>> start Information shown
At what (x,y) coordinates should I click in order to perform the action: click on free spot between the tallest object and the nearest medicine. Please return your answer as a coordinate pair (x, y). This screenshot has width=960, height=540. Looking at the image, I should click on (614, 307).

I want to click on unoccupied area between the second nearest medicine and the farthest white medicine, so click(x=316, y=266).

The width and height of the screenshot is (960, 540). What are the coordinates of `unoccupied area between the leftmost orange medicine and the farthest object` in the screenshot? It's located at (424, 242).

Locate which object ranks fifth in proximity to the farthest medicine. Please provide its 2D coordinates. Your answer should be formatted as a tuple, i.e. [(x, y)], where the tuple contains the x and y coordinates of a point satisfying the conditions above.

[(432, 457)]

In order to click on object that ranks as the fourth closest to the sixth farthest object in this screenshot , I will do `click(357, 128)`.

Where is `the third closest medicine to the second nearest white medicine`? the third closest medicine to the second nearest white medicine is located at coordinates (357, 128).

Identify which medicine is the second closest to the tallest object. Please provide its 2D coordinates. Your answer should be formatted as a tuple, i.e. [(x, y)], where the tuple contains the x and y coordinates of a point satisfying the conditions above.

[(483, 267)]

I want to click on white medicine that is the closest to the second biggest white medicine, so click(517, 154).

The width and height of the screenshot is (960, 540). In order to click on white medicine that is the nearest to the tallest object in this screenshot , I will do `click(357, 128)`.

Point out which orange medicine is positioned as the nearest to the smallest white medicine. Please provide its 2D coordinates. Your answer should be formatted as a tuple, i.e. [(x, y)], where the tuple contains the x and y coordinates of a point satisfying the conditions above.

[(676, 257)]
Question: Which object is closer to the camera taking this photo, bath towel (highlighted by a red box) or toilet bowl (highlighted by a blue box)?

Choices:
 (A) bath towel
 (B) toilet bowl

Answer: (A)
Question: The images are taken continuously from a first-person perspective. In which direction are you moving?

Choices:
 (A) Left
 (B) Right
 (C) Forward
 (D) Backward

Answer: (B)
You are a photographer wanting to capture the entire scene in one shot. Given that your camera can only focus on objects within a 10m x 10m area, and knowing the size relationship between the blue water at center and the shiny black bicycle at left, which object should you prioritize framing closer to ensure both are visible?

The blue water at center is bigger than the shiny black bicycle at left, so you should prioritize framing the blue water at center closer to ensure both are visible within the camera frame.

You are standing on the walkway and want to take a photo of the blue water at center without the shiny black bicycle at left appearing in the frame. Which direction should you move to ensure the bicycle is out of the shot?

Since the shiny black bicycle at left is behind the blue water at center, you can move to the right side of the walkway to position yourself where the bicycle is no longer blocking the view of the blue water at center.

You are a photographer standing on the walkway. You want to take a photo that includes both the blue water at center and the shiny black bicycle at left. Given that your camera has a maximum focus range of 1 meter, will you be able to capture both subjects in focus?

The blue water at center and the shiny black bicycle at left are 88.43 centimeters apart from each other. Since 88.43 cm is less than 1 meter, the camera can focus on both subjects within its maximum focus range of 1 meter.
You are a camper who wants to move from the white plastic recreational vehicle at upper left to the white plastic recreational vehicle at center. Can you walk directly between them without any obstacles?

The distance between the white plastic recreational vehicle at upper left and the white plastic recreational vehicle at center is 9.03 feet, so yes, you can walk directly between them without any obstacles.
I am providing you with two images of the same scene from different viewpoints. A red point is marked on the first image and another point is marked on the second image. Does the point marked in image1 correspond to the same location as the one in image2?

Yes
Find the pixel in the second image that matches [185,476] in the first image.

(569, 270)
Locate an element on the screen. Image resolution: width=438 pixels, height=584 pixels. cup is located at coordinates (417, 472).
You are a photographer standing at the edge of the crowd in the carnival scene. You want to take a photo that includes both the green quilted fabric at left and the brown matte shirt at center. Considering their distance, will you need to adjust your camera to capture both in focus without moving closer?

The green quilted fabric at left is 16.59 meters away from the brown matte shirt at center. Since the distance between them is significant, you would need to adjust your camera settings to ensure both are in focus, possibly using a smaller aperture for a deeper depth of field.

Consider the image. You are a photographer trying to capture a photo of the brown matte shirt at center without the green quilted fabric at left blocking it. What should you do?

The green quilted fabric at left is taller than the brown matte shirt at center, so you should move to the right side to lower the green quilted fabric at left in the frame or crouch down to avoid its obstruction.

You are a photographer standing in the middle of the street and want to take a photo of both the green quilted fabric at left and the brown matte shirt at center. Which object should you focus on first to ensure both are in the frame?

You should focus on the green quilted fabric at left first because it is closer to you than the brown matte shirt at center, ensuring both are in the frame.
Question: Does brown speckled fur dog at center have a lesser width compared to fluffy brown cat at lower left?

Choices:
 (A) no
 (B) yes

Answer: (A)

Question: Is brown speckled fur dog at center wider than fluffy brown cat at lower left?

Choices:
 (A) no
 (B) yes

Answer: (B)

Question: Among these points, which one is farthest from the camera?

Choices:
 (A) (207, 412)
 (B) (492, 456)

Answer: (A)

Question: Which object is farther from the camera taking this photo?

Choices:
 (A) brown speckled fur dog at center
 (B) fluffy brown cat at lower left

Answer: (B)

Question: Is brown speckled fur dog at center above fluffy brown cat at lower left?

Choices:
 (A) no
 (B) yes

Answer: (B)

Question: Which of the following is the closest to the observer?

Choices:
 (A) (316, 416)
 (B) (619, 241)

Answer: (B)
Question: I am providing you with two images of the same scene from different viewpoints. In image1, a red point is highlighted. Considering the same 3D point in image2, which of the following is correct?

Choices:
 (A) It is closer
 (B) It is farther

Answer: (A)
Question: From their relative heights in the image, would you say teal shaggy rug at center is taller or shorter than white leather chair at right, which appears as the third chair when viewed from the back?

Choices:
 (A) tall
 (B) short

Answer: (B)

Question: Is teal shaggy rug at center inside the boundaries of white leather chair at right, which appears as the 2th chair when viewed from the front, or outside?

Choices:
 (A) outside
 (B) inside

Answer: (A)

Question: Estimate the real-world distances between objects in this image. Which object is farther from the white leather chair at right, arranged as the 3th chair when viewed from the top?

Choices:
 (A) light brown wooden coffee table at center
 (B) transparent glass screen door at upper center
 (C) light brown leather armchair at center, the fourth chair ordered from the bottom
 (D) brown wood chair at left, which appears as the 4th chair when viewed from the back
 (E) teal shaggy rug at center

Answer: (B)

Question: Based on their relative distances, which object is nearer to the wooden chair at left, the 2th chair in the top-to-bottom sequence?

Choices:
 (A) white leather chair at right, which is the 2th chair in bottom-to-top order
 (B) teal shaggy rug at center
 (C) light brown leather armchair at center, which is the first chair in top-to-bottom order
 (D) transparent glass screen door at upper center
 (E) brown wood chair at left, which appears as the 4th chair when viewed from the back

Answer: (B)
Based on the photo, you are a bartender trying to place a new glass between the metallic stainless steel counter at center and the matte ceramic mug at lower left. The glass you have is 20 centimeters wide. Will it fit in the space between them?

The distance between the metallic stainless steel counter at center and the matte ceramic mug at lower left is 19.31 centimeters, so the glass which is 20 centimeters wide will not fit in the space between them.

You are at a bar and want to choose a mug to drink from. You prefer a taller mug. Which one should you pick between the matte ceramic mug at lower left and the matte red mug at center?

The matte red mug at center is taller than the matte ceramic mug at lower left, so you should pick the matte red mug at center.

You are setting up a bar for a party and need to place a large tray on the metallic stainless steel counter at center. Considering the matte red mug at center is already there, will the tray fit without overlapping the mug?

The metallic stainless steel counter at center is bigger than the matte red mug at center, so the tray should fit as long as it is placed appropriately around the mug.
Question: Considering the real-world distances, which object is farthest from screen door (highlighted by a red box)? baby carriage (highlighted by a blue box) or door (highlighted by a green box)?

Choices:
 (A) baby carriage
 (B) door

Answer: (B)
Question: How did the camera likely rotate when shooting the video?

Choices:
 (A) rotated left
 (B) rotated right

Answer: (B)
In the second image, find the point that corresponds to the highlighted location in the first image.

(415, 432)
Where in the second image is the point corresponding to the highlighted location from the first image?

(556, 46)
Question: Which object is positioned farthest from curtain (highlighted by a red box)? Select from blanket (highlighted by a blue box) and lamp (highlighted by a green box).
>> end Information shown
Short exercise →
Lay out the entries from the line containing "You should focus" through the line containing "Question: Is brown speckled fur dog at center wider", inclusive, as a Markdown table with the columns No. and Text. Number the rows and skip blank lines.

Result of the exercise →
| No. | Text |
|---|---|
| 1 | You should focus on the green quilted fabric at left first because it is closer to you than the brown matte shirt at center, ensuring both are in the frame. |
| 2 | Question: Does brown speckled fur dog at center have a lesser width compared to fluffy brown cat at lower left? |
| 3 | Choices: |
| 4 |  (A) no |
| 5 |  (B) yes |
| 6 | Answer: (A) |
| 7 | Question: Is brown speckled fur dog at center wider than fluffy brown cat at lower left? |